» Task to complete: Can you transcribe the rows below word for word, starting at the line that contains "Question: Which point" and ending at the last line of the rows? Leave the pictures out.
=== Listed records ===
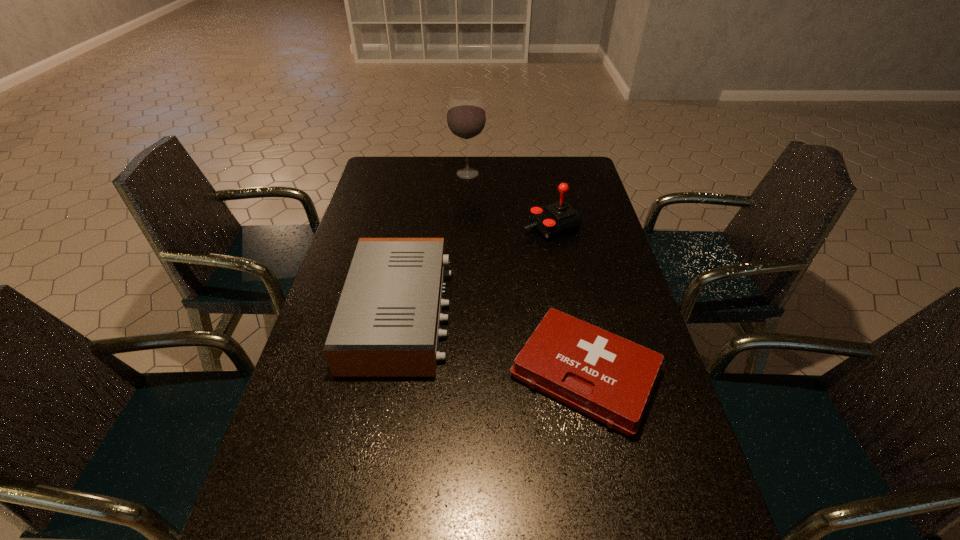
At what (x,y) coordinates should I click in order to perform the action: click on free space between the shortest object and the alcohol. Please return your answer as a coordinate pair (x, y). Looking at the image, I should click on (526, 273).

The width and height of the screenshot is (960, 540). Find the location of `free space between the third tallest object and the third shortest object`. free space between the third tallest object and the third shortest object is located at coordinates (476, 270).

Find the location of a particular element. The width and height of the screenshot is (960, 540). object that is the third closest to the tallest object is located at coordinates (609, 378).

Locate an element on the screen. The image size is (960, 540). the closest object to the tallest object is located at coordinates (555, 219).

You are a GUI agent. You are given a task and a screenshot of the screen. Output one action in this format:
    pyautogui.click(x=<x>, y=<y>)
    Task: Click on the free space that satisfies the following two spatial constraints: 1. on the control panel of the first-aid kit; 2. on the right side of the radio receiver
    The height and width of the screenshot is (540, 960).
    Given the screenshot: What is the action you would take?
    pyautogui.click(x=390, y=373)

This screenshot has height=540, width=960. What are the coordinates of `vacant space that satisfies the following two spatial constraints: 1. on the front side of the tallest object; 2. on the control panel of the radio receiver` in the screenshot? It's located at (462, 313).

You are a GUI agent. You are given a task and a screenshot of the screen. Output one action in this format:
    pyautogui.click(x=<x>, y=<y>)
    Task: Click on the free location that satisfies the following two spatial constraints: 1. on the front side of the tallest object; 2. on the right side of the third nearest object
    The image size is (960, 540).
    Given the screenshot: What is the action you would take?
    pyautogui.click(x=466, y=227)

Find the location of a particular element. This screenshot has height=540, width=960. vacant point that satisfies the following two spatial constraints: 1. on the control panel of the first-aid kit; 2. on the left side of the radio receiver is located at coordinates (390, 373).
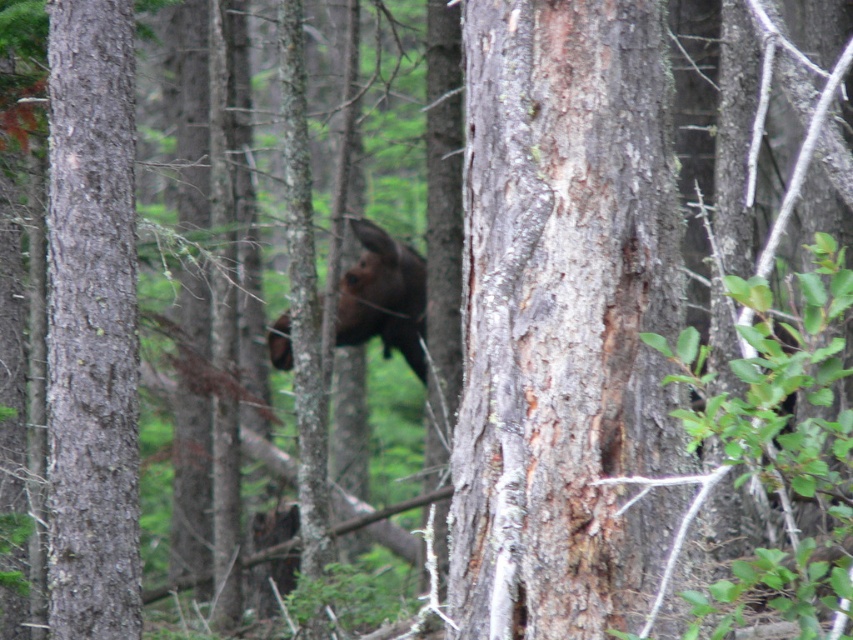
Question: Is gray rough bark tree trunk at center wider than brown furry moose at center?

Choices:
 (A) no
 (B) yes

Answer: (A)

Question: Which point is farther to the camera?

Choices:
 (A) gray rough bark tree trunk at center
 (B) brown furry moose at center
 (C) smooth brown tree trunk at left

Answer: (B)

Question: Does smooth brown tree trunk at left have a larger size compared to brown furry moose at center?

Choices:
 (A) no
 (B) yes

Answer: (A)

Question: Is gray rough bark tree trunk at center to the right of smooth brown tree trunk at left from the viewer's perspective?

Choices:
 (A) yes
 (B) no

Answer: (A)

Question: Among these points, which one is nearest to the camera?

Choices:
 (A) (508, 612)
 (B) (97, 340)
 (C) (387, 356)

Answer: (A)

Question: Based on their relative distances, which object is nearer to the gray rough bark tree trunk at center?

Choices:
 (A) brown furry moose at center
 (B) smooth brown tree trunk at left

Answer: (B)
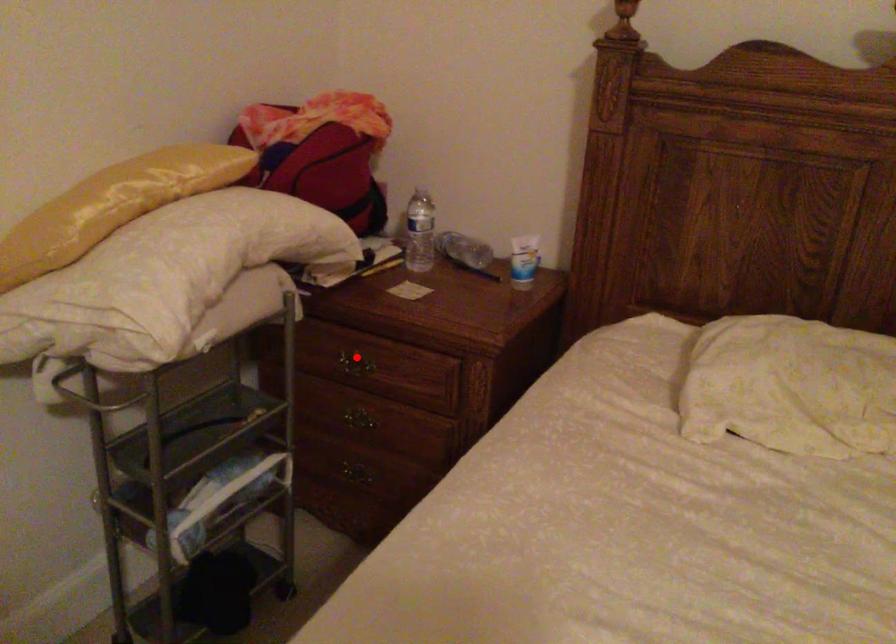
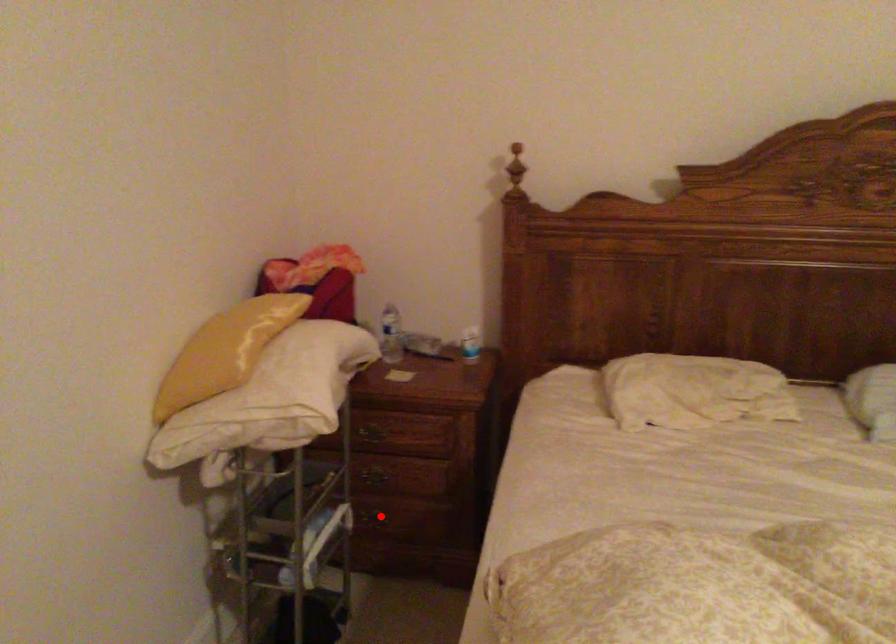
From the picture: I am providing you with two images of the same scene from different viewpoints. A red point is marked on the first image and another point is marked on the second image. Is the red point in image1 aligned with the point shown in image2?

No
===
» Result of the exercise:
Question: Which point is farther to the camera?

Choices:
 (A) gray rough bark tree trunk at center
 (B) brown furry moose at center
 (C) smooth brown tree trunk at left

Answer: (B)

Question: Does smooth brown tree trunk at left have a larger size compared to brown furry moose at center?

Choices:
 (A) no
 (B) yes

Answer: (A)

Question: Is gray rough bark tree trunk at center to the right of smooth brown tree trunk at left from the viewer's perspective?

Choices:
 (A) yes
 (B) no

Answer: (A)

Question: Among these points, which one is nearest to the camera?

Choices:
 (A) (508, 612)
 (B) (97, 340)
 (C) (387, 356)

Answer: (A)

Question: Based on their relative distances, which object is nearer to the gray rough bark tree trunk at center?

Choices:
 (A) brown furry moose at center
 (B) smooth brown tree trunk at left

Answer: (B)
From the picture: I am providing you with two images of the same scene from different viewpoints. A red point is marked on the first image and another point is marked on the second image. Is the red point in image1 aligned with the point shown in image2?

No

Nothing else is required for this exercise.